— What you will do —
Take the entries below and print, exactly, the stretch from the line containing "(272, 532) = (364, 231): blue" through the line containing "camera: 115 degrees left, 10 degrees down", both included.

— Data for the task —
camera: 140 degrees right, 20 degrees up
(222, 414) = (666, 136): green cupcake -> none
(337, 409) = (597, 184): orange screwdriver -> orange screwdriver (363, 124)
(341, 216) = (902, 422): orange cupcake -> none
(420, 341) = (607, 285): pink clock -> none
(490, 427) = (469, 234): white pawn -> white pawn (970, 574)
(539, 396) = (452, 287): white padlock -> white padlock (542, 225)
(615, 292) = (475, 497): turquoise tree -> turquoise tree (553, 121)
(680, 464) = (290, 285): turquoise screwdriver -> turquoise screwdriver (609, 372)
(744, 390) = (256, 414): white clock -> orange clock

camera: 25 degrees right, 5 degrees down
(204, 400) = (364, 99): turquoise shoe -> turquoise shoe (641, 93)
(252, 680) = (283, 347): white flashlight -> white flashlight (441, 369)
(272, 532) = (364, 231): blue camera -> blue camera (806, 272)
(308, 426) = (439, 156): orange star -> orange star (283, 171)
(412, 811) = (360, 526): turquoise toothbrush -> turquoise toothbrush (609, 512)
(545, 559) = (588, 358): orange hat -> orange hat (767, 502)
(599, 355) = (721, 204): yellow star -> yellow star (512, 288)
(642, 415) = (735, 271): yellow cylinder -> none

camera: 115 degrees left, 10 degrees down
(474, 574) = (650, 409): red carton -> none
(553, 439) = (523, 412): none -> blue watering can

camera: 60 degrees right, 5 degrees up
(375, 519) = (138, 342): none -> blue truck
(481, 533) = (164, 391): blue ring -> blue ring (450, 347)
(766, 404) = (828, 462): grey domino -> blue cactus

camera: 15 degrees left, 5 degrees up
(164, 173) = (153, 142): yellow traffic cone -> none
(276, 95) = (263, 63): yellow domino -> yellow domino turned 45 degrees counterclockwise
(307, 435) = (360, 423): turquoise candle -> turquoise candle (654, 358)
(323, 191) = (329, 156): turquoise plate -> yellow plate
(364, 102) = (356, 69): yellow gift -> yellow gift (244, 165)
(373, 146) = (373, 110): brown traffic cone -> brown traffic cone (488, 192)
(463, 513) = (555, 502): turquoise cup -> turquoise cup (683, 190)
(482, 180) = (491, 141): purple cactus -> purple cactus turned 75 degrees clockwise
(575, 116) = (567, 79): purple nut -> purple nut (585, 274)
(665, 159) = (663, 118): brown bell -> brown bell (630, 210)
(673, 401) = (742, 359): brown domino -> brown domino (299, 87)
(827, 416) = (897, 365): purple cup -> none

— Task response —
(272, 532) = (364, 231): blue camera -> blue camera (806, 272)
(308, 426) = (439, 156): orange star -> orange star (283, 171)
(412, 811) = (360, 526): turquoise toothbrush -> turquoise toothbrush (609, 512)
(545, 559) = (588, 358): orange hat -> orange hat (767, 502)
(599, 355) = (721, 204): yellow star -> yellow star (512, 288)
(642, 415) = (735, 271): yellow cylinder -> none

camera: 115 degrees left, 10 degrees down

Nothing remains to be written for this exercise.